- _REQUIREMENT_
Take every line from the entries below that includes the word "boat" and copy it.

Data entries
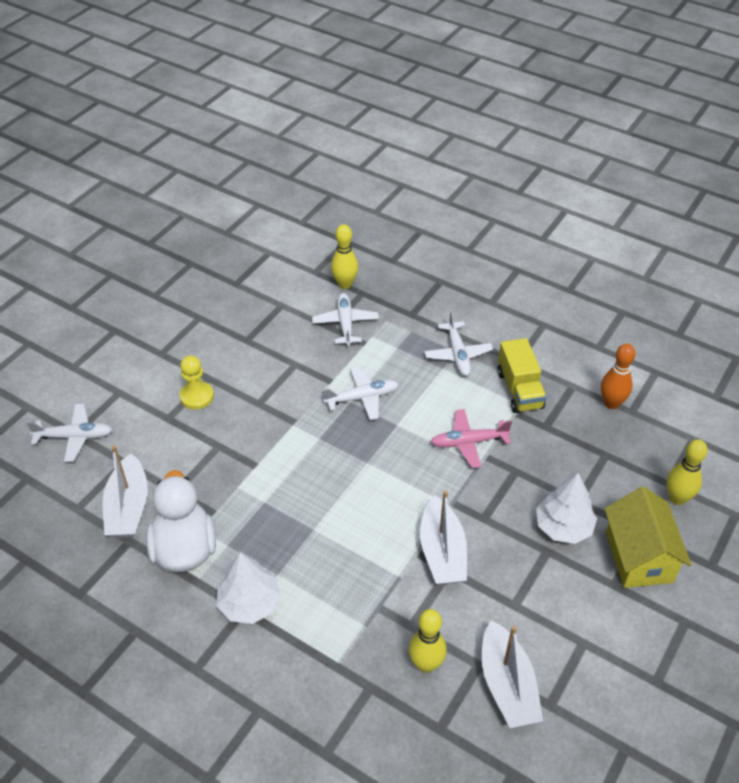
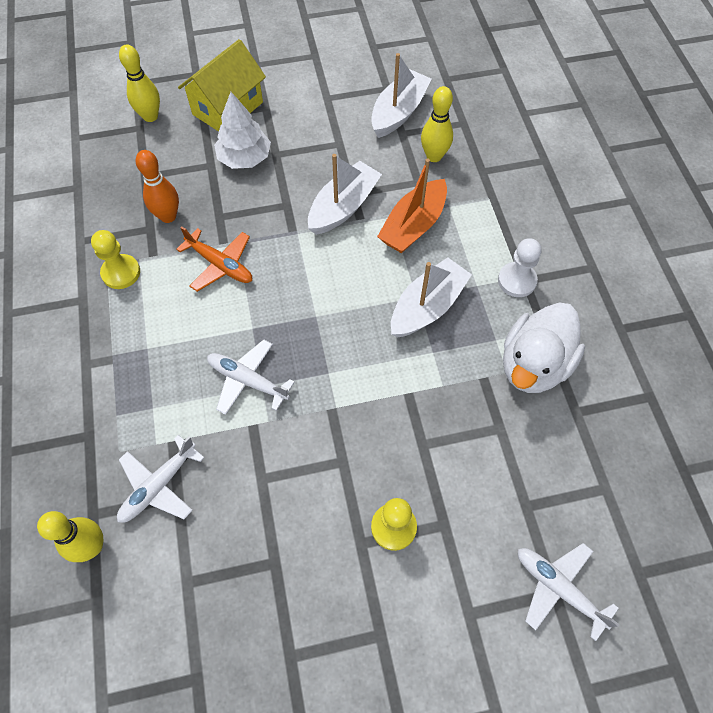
camera: 135 degrees left, 15 degrees up
(128, 507) = (556, 447): white boat -> white boat (427, 306)
(249, 603) = (517, 281): white tree -> white pawn
(373, 582) = (413, 226): none -> orange boat
(457, 354) = (116, 350): white plane -> none
(468, 442) = (220, 265): pink plane -> orange plane
(519, 390) = (121, 273): yellow truck -> yellow pawn
(611, 403) = (79, 204): orange bowling pin -> orange bowling pin (168, 216)

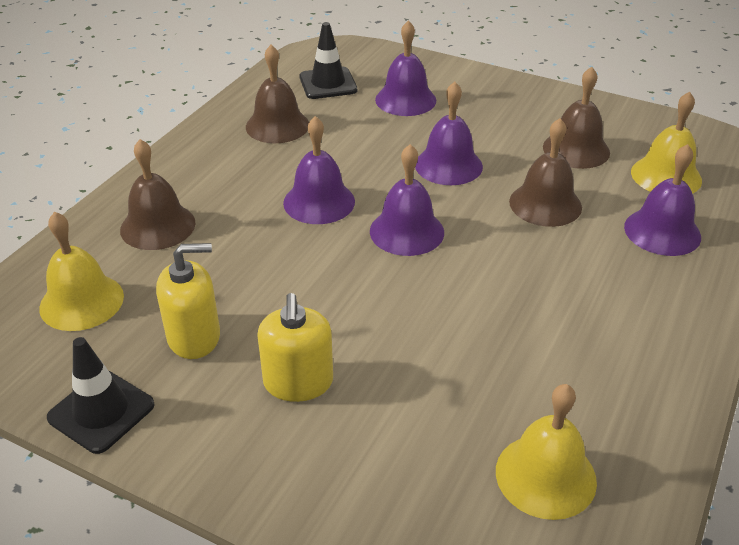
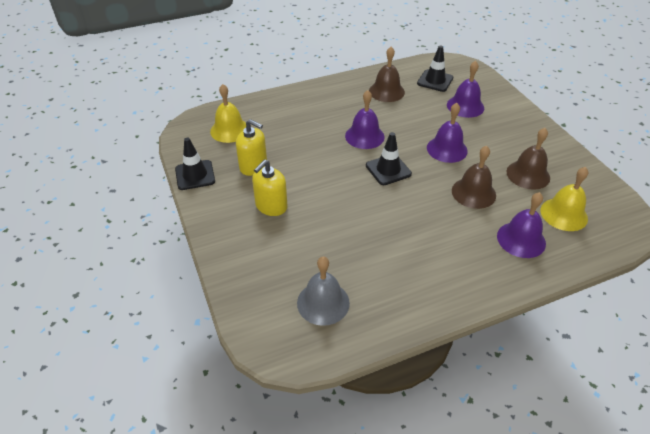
camera: 40 degrees right, 5 degrees up
(158, 226) = (287, 113): brown bell -> none
(406, 231) = (388, 170): purple bell -> black traffic cone
(545, 475) = (323, 303): yellow bell -> grey bell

- _REPLY_
(128, 507) = (556, 447): white boat -> white boat (427, 306)
(373, 582) = (413, 226): none -> orange boat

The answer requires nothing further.